Records excerpted from a collection:
★ ★ ★ ★
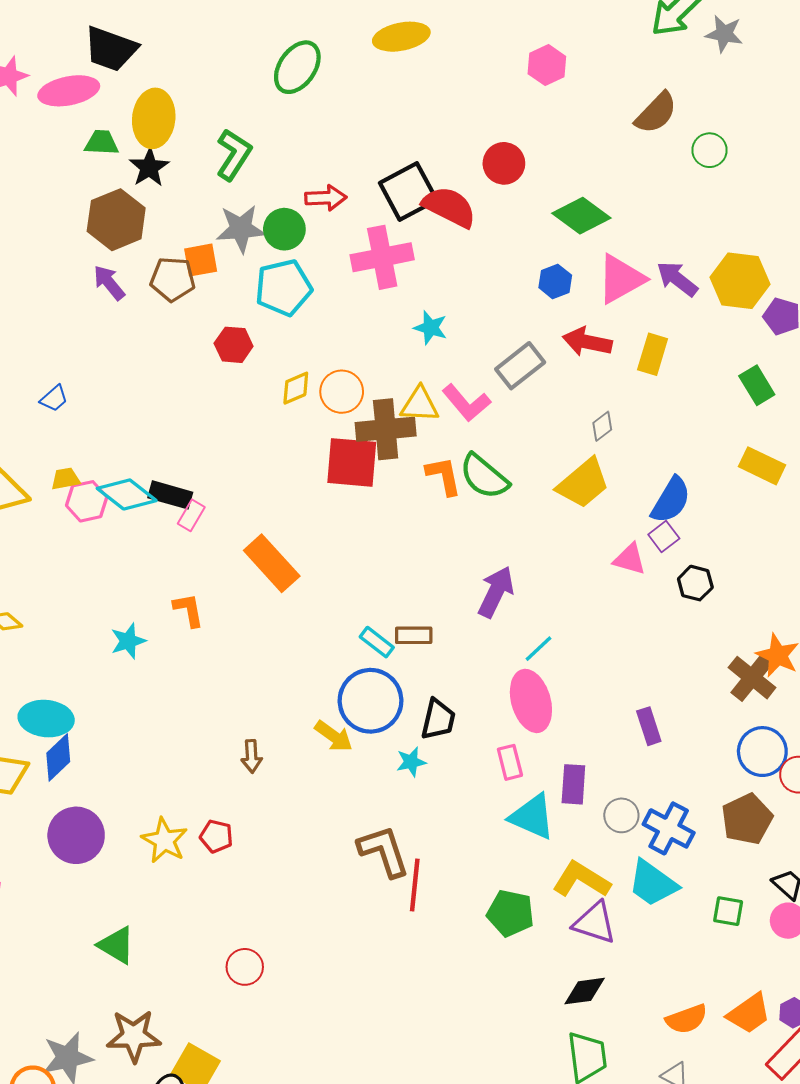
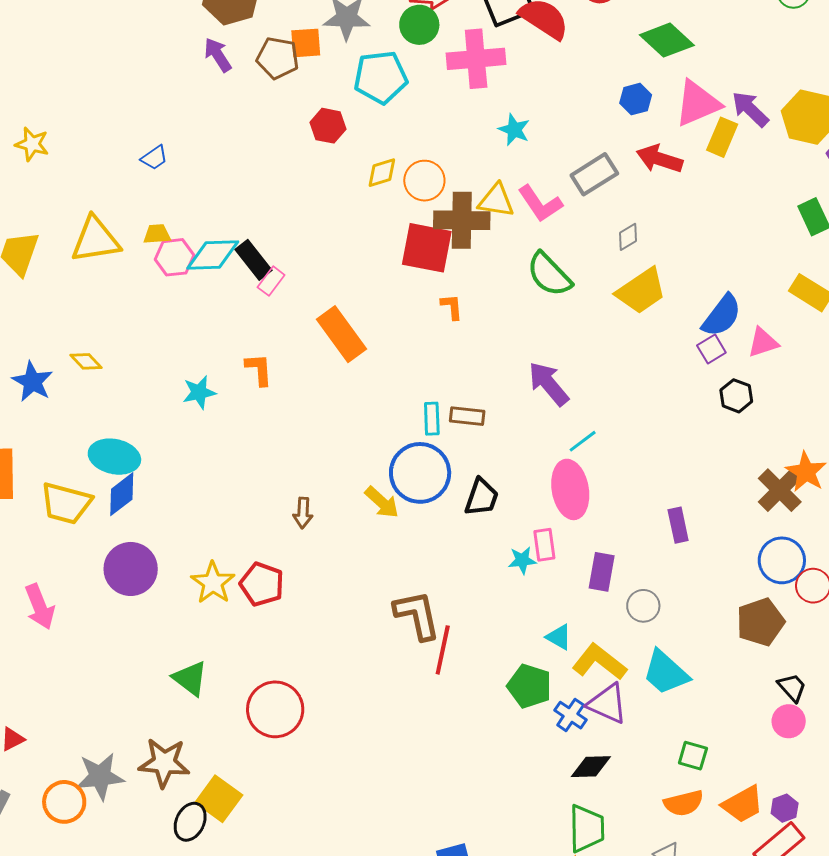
green circle: (284, 229) -> (419, 25), moved
yellow rectangle: (653, 354) -> (722, 137), moved
gray diamond: (602, 426) -> (628, 237), moved
orange L-shape: (444, 476) -> (452, 307), moved, size x0.7
cyan diamond: (127, 494) -> (213, 255), turned -46
black rectangle: (170, 495) -> (253, 260), turned 30
pink triangle: (630, 559) -> (763, 343), moved, turned -40
purple arrow: (496, 592) -> (549, 384), turned -72
cyan rectangle: (377, 642) -> (432, 419), turned 44
cyan star: (411, 762) -> (522, 560), moved
cyan triangle: (532, 817) -> (559, 637), moved, size x0.6
blue cross: (669, 828) -> (571, 715), moved, size x0.7
red pentagon: (216, 836) -> (262, 584), size x1.4
green square: (728, 911) -> (693, 756), moved
green triangle: (116, 945) -> (190, 678), moved
red circle: (245, 967) -> (275, 709), size x1.6

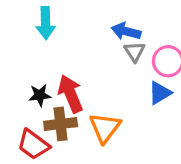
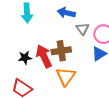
blue arrow: (126, 31) -> (66, 13), moved
brown cross: (61, 124) -> (61, 51), moved

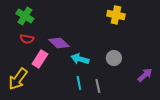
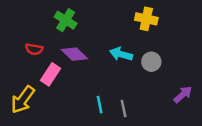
green cross: (25, 16) -> (66, 20), moved
gray circle: (114, 58) -> (151, 62), moved
cyan arrow: (80, 59) -> (121, 54), moved

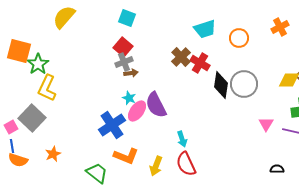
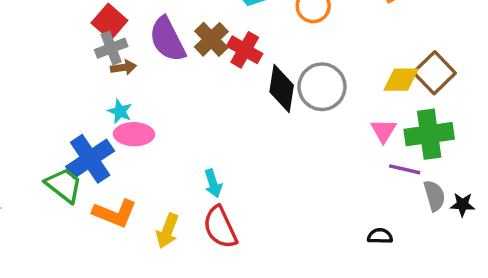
purple semicircle: (156, 105) -> (167, 39), moved
pink ellipse: (137, 111) -> (134, 134), turned 55
pink triangle: (266, 124) -> (383, 131), moved
green trapezoid: (97, 173) -> (64, 185), moved

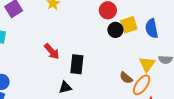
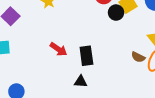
black triangle: (65, 87) -> (81, 81), turned 32

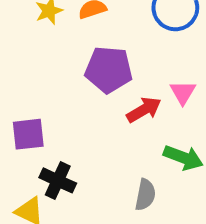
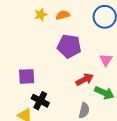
red arrow: (144, 110) -> (85, 79), moved

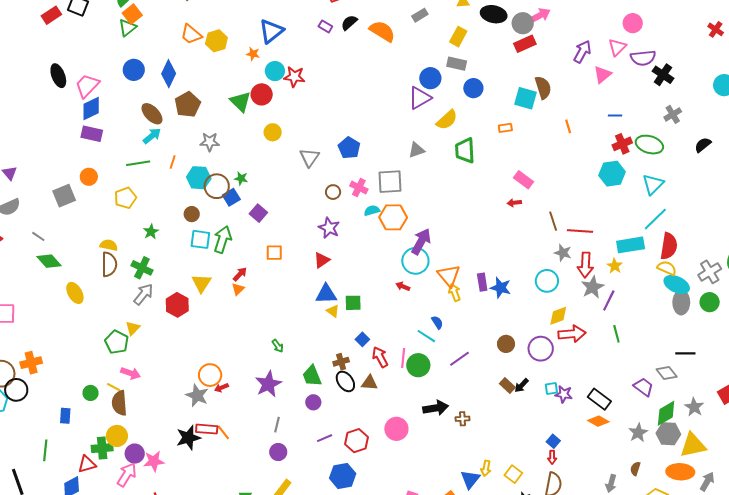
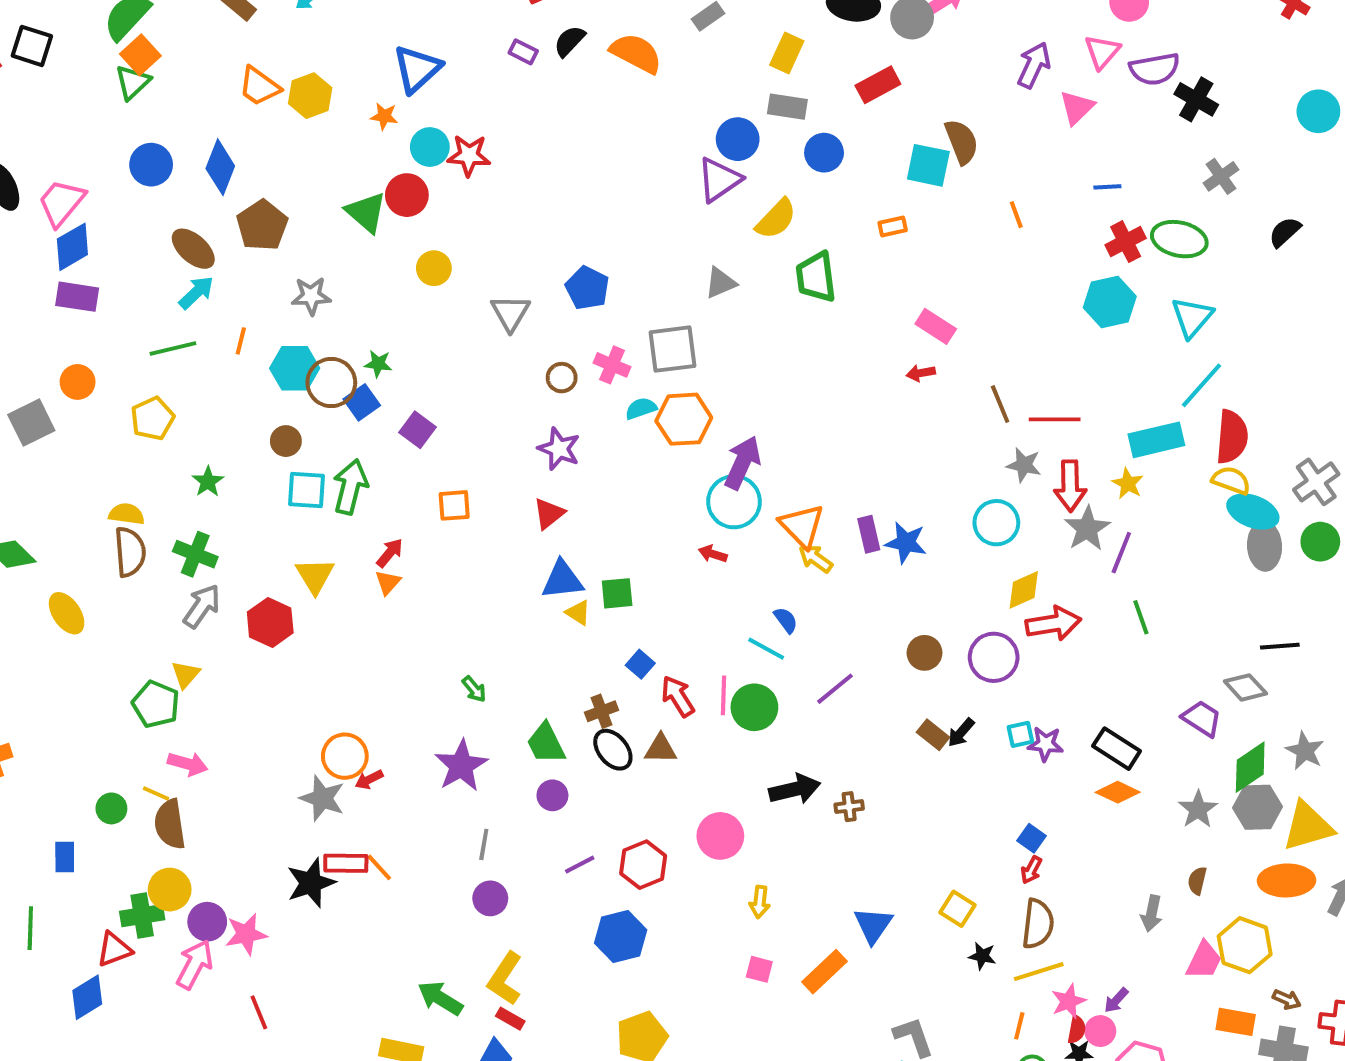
red rectangle: (525, 44) -> (878, 85), moved
yellow arrow: (455, 292) -> (816, 559), turned -30
red arrow: (552, 457) -> (1031, 870), turned 32
yellow arrow: (486, 468) -> (760, 902), moved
★ ★ ★ ★
With the pictures left out, write out exactly the lines above from the one containing "green cross: (25, 16) -> (66, 20), moved" through the one containing "green trapezoid: (97, 173)".

green cross: (25, 16) -> (66, 20), moved
gray circle: (114, 58) -> (151, 62), moved
cyan arrow: (80, 59) -> (121, 54), moved

purple semicircle: (156, 105) -> (167, 39), moved
pink ellipse: (137, 111) -> (134, 134), turned 55
pink triangle: (266, 124) -> (383, 131), moved
green trapezoid: (97, 173) -> (64, 185), moved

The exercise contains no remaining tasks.